Exercise data:
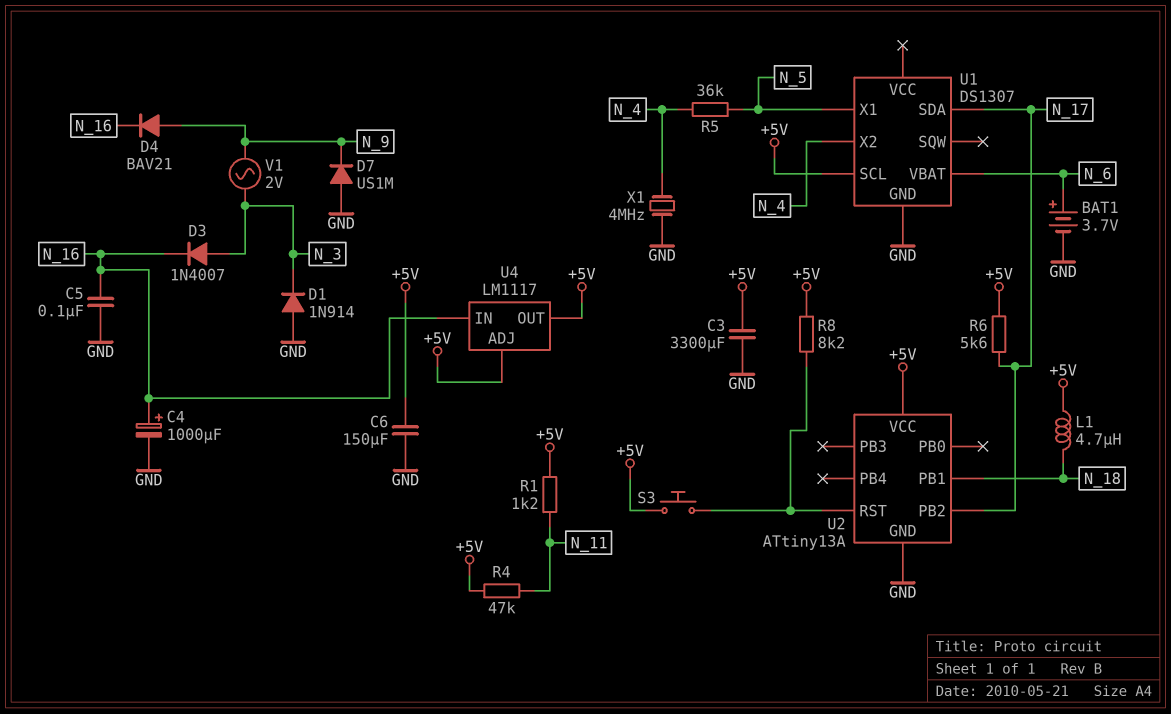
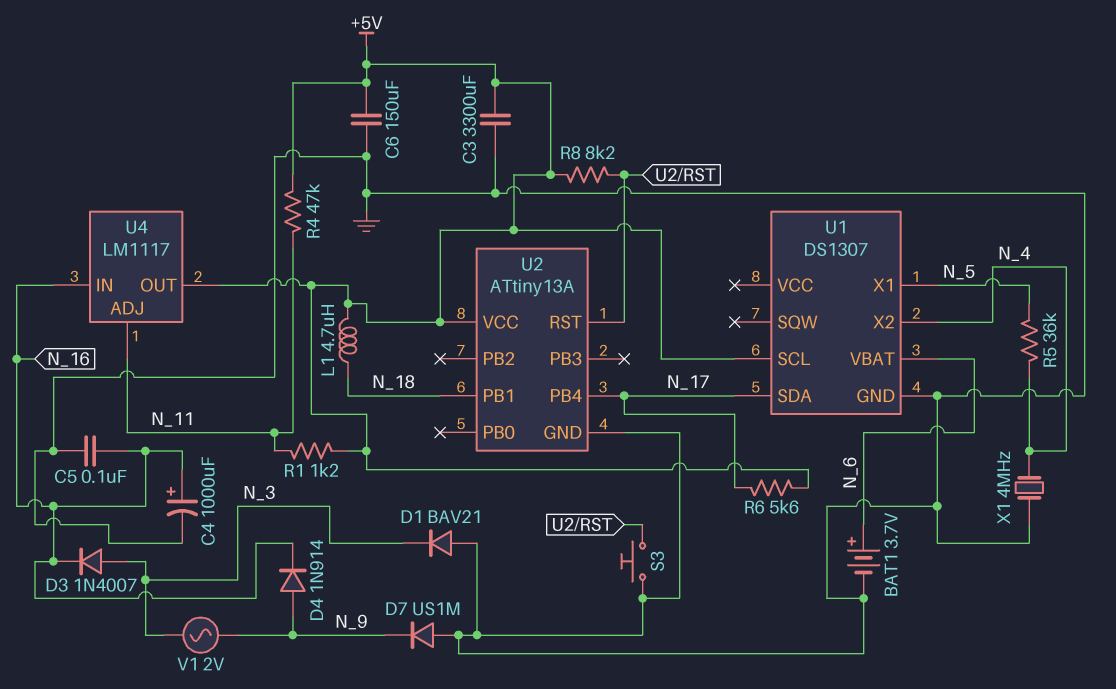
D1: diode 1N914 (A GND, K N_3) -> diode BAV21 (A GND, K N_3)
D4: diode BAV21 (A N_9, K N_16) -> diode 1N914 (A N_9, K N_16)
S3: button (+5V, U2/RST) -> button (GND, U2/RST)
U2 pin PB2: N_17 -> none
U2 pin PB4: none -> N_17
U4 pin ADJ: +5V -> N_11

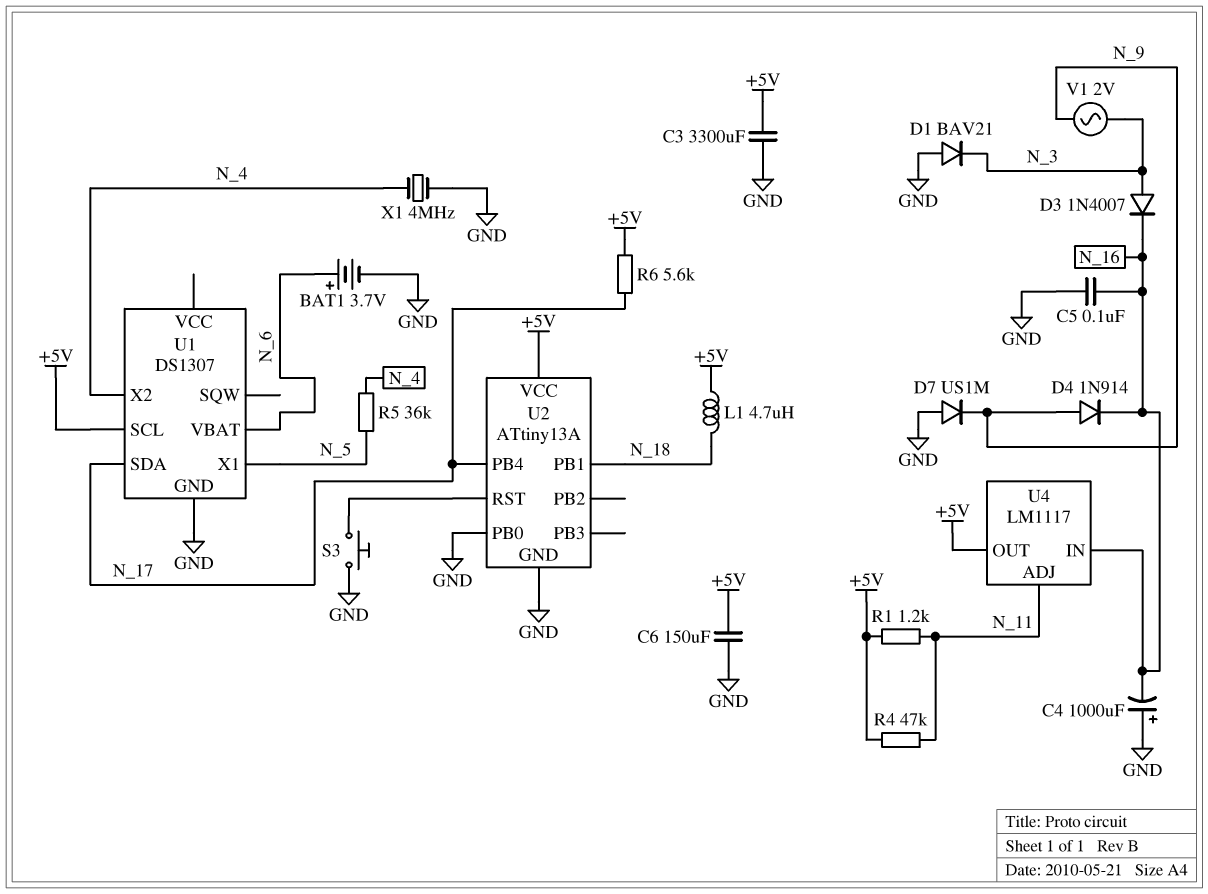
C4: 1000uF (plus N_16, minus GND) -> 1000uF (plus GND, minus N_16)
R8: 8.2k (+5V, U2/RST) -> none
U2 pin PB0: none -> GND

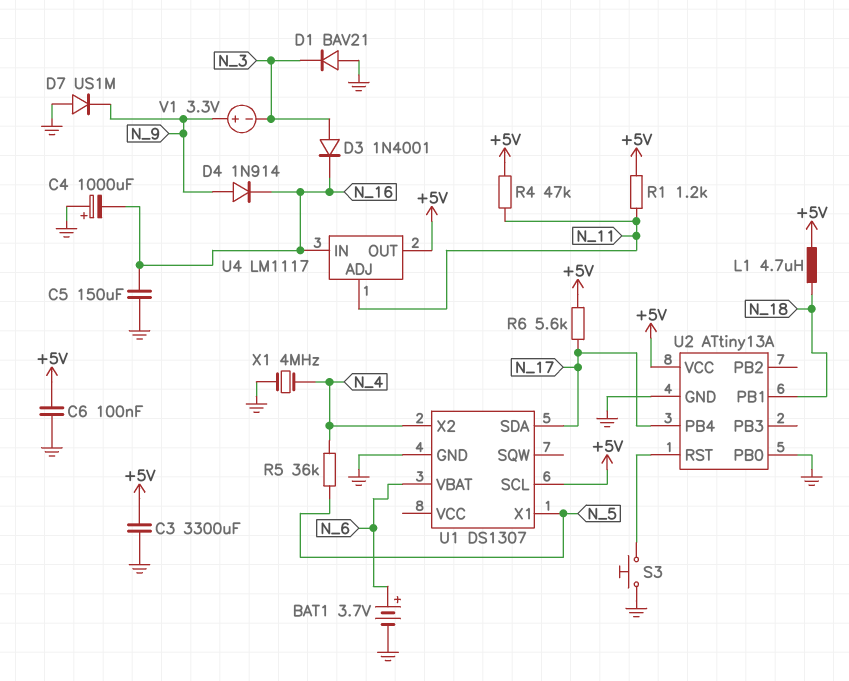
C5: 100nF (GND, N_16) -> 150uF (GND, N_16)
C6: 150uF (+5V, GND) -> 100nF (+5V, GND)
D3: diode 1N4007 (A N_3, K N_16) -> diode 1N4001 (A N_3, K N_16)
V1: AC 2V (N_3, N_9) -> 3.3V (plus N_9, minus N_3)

Work required: From the first line to the last, print the records exactly; leave out the pictures.

Response to this task:
D1: diode 1N914 (A GND, K N_3) -> diode BAV21 (A GND, K N_3)
D4: diode BAV21 (A N_9, K N_16) -> diode 1N914 (A N_9, K N_16)
S3: button (+5V, U2/RST) -> button (GND, U2/RST)
U2 pin PB2: N_17 -> none
U2 pin PB4: none -> N_17
U4 pin ADJ: +5V -> N_11

C4: 1000uF (plus N_16, minus GND) -> 1000uF (plus GND, minus N_16)
R8: 8.2k (+5V, U2/RST) -> none
U2 pin PB0: none -> GND

C5: 100nF (GND, N_16) -> 150uF (GND, N_16)
C6: 150uF (+5V, GND) -> 100nF (+5V, GND)
D3: diode 1N4007 (A N_3, K N_16) -> diode 1N4001 (A N_3, K N_16)
V1: AC 2V (N_3, N_9) -> 3.3V (plus N_9, minus N_3)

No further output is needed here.